─── The data

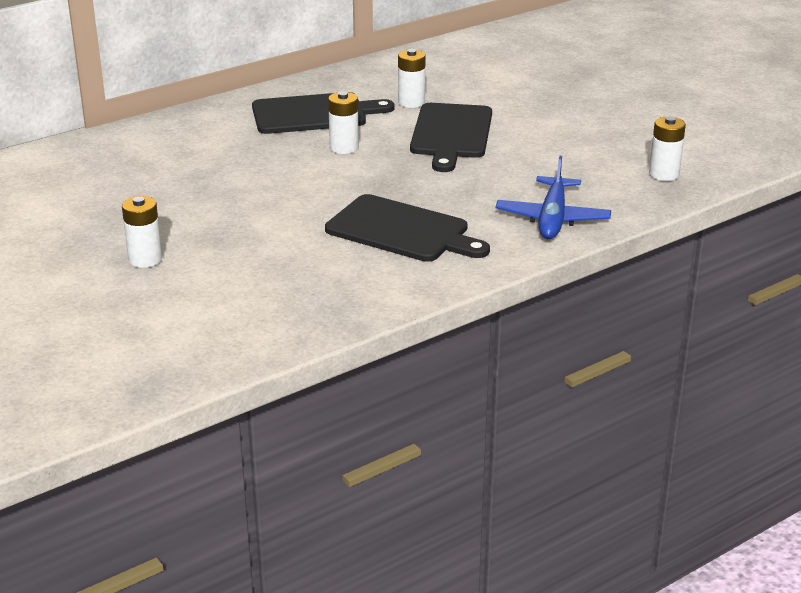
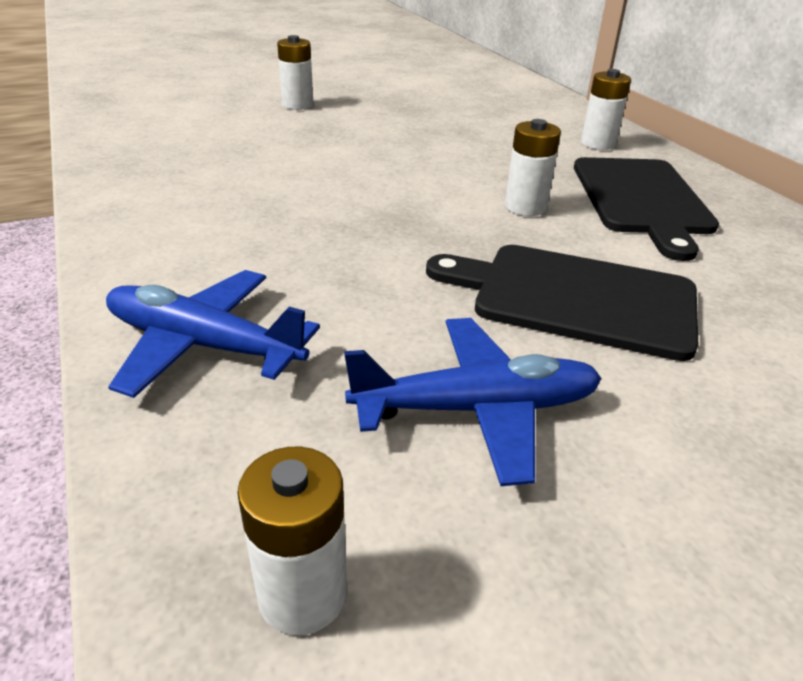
camera: 100 degrees right, 5 degrees up
black cutting board [325,194,490,262] -> none
white battery [398,49,425,108] -> white battery moved to [581,69,631,150]
none -> blue plane [344,318,601,486]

──────

§ The task
A word-for-word restatement of all the lines above is needed, with the pictures omitted.

§ Answer to this exercise
camera: 100 degrees right, 5 degrees up
black cutting board [325,194,490,262] -> none
white battery [398,49,425,108] -> white battery moved to [581,69,631,150]
none -> blue plane [344,318,601,486]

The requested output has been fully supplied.